** Opening Data records block **
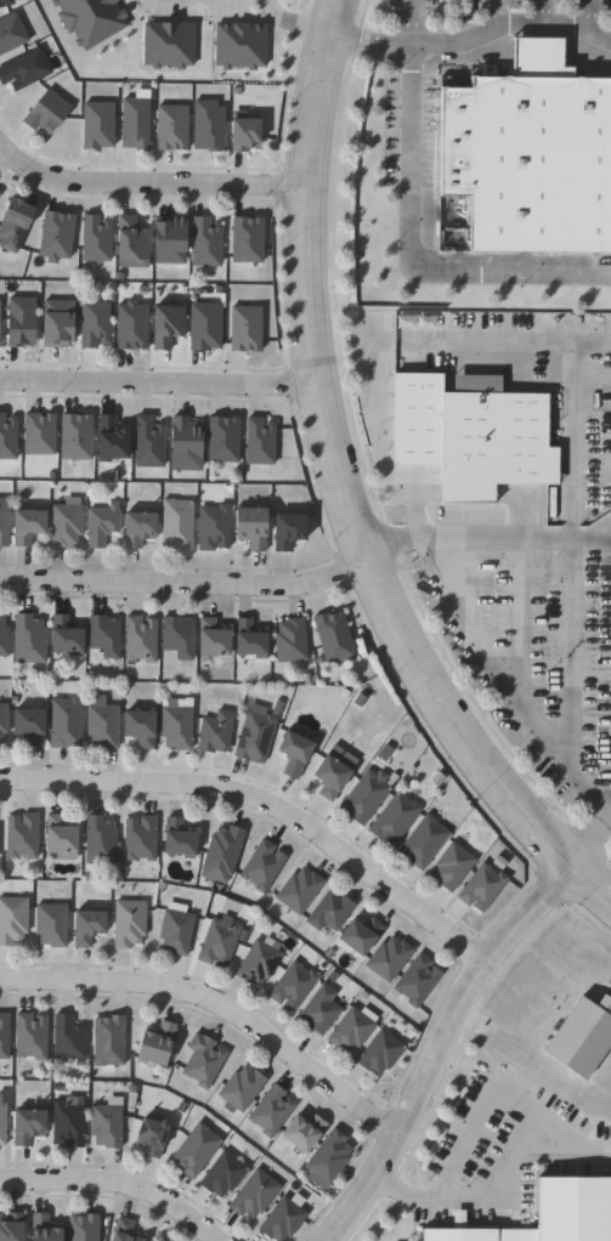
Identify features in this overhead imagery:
building: (5, 3)
road: (541, 12)
road: (494, 14)
road: (586, 16)
road: (291, 23)
building: (11, 34)
road: (470, 38)
building: (25, 70)
building: (47, 113)
building: (135, 124)
building: (98, 126)
building: (209, 127)
building: (171, 128)
building: (245, 135)
building: (532, 157)
road: (146, 183)
building: (14, 226)
road: (407, 235)
building: (56, 237)
building: (95, 240)
building: (132, 241)
building: (247, 241)
building: (170, 242)
building: (206, 244)
building: (20, 323)
building: (57, 324)
building: (94, 325)
building: (131, 327)
building: (167, 328)
building: (205, 328)
building: (245, 330)
road: (376, 351)
road: (154, 384)
building: (470, 432)
building: (38, 433)
building: (8, 436)
building: (75, 436)
building: (111, 438)
building: (185, 439)
building: (223, 439)
building: (259, 441)
building: (149, 442)
road: (339, 489)
building: (4, 521)
building: (102, 523)
building: (176, 523)
building: (27, 525)
building: (65, 525)
building: (252, 526)
building: (139, 527)
building: (213, 527)
building: (288, 529)
road: (566, 534)
road: (508, 537)
road: (385, 553)
road: (184, 584)
road: (516, 621)
building: (65, 635)
building: (105, 635)
building: (332, 636)
building: (3, 637)
building: (178, 637)
building: (140, 638)
building: (213, 639)
building: (249, 639)
building: (29, 640)
building: (291, 641)
road: (500, 679)
building: (3, 721)
building: (65, 723)
building: (29, 725)
building: (103, 725)
building: (176, 725)
building: (140, 727)
building: (215, 732)
building: (255, 737)
building: (295, 752)
building: (331, 777)
building: (366, 796)
road: (603, 800)
road: (264, 805)
road: (605, 815)
building: (395, 819)
building: (60, 835)
building: (22, 837)
building: (139, 839)
building: (179, 839)
building: (100, 841)
building: (423, 842)
road: (584, 843)
building: (222, 851)
building: (262, 865)
building: (453, 867)
building: (482, 888)
building: (299, 890)
building: (330, 911)
building: (12, 921)
building: (51, 924)
building: (128, 924)
building: (87, 927)
building: (176, 929)
building: (361, 935)
building: (218, 943)
building: (389, 959)
building: (259, 961)
building: (417, 981)
building: (293, 986)
road: (213, 1007)
building: (320, 1010)
building: (352, 1030)
building: (4, 1036)
building: (31, 1037)
building: (68, 1039)
building: (586, 1039)
building: (108, 1042)
road: (431, 1042)
building: (156, 1045)
building: (380, 1053)
building: (204, 1062)
building: (241, 1089)
building: (271, 1111)
building: (2, 1123)
building: (67, 1125)
building: (105, 1126)
building: (27, 1127)
building: (304, 1132)
building: (151, 1138)
building: (195, 1151)
building: (328, 1160)
building: (223, 1175)
road: (114, 1183)
road: (492, 1187)
building: (254, 1195)
building: (554, 1215)
building: (282, 1220)
building: (12, 1228)
building: (83, 1228)
building: (43, 1229)
building: (124, 1231)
** Closing Data records block **
Description of the task – Repeat the records above word for word, keeping no pictures in the copy.

Written solution –
Identify features in this overhead imagery:
building: (5, 3)
road: (541, 12)
road: (494, 14)
road: (586, 16)
road: (291, 23)
building: (11, 34)
road: (470, 38)
building: (25, 70)
building: (47, 113)
building: (135, 124)
building: (98, 126)
building: (209, 127)
building: (171, 128)
building: (245, 135)
building: (532, 157)
road: (146, 183)
building: (14, 226)
road: (407, 235)
building: (56, 237)
building: (95, 240)
building: (132, 241)
building: (247, 241)
building: (170, 242)
building: (206, 244)
building: (20, 323)
building: (57, 324)
building: (94, 325)
building: (131, 327)
building: (167, 328)
building: (205, 328)
building: (245, 330)
road: (376, 351)
road: (154, 384)
building: (470, 432)
building: (38, 433)
building: (8, 436)
building: (75, 436)
building: (111, 438)
building: (185, 439)
building: (223, 439)
building: (259, 441)
building: (149, 442)
road: (339, 489)
building: (4, 521)
building: (102, 523)
building: (176, 523)
building: (27, 525)
building: (65, 525)
building: (252, 526)
building: (139, 527)
building: (213, 527)
building: (288, 529)
road: (566, 534)
road: (508, 537)
road: (385, 553)
road: (184, 584)
road: (516, 621)
building: (65, 635)
building: (105, 635)
building: (332, 636)
building: (3, 637)
building: (178, 637)
building: (140, 638)
building: (213, 639)
building: (249, 639)
building: (29, 640)
building: (291, 641)
road: (500, 679)
building: (3, 721)
building: (65, 723)
building: (29, 725)
building: (103, 725)
building: (176, 725)
building: (140, 727)
building: (215, 732)
building: (255, 737)
building: (295, 752)
building: (331, 777)
building: (366, 796)
road: (603, 800)
road: (264, 805)
road: (605, 815)
building: (395, 819)
building: (60, 835)
building: (22, 837)
building: (139, 839)
building: (179, 839)
building: (100, 841)
building: (423, 842)
road: (584, 843)
building: (222, 851)
building: (262, 865)
building: (453, 867)
building: (482, 888)
building: (299, 890)
building: (330, 911)
building: (12, 921)
building: (51, 924)
building: (128, 924)
building: (87, 927)
building: (176, 929)
building: (361, 935)
building: (218, 943)
building: (389, 959)
building: (259, 961)
building: (417, 981)
building: (293, 986)
road: (213, 1007)
building: (320, 1010)
building: (352, 1030)
building: (4, 1036)
building: (31, 1037)
building: (68, 1039)
building: (586, 1039)
building: (108, 1042)
road: (431, 1042)
building: (156, 1045)
building: (380, 1053)
building: (204, 1062)
building: (241, 1089)
building: (271, 1111)
building: (2, 1123)
building: (67, 1125)
building: (105, 1126)
building: (27, 1127)
building: (304, 1132)
building: (151, 1138)
building: (195, 1151)
building: (328, 1160)
building: (223, 1175)
road: (114, 1183)
road: (492, 1187)
building: (254, 1195)
building: (554, 1215)
building: (282, 1220)
building: (12, 1228)
building: (83, 1228)
building: (43, 1229)
building: (124, 1231)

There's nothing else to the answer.